▸ What you are asked to do: Copy out the data exactly as it appears, without a single image.

Collected data
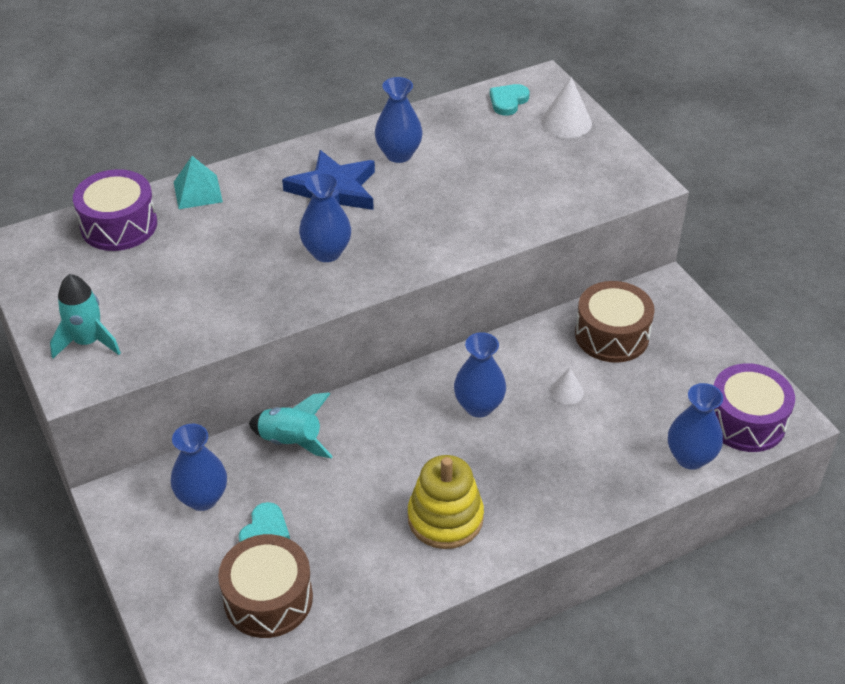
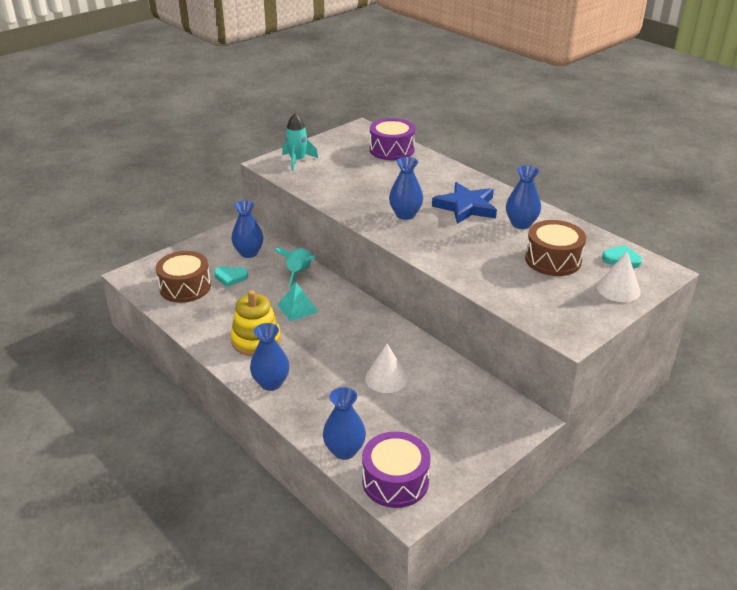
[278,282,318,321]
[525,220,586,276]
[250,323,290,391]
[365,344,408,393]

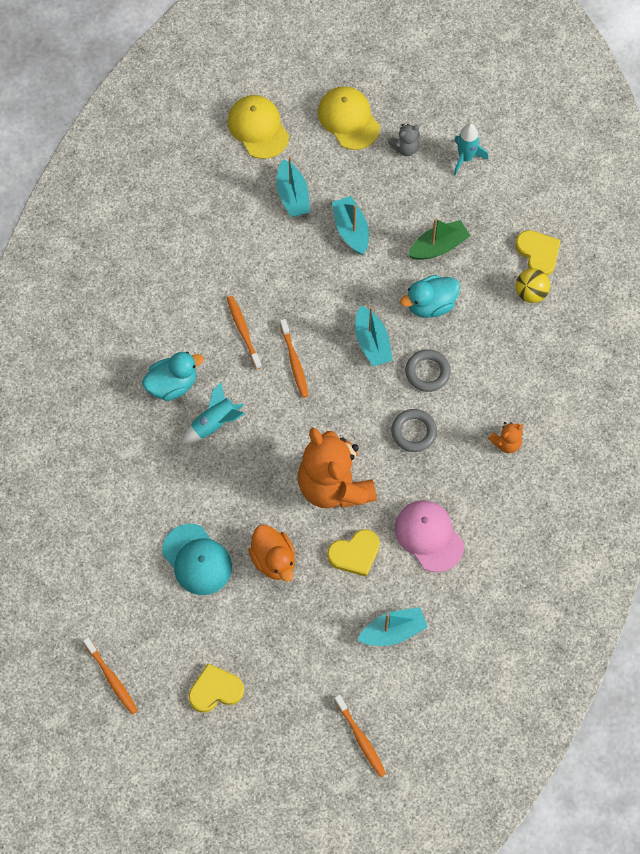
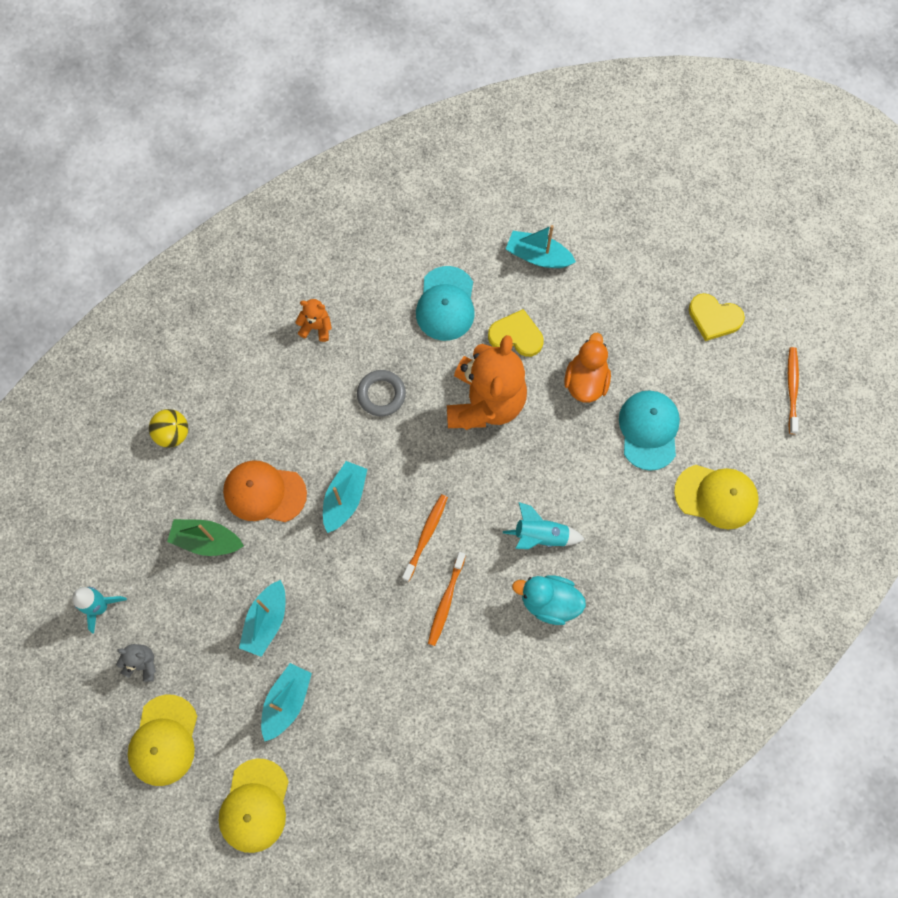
[515,230,560,276] (first image)
[223,460,307,522]
[405,350,451,392] (first image)
[416,266,475,341]
[334,695,386,777] (first image)
[674,465,759,530]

▸ Finished exercise:
[278,282,318,321]
[525,220,586,276]
[250,323,290,391]
[365,344,408,393]

[515,230,560,276] (first image)
[223,460,307,522]
[405,350,451,392] (first image)
[416,266,475,341]
[334,695,386,777] (first image)
[674,465,759,530]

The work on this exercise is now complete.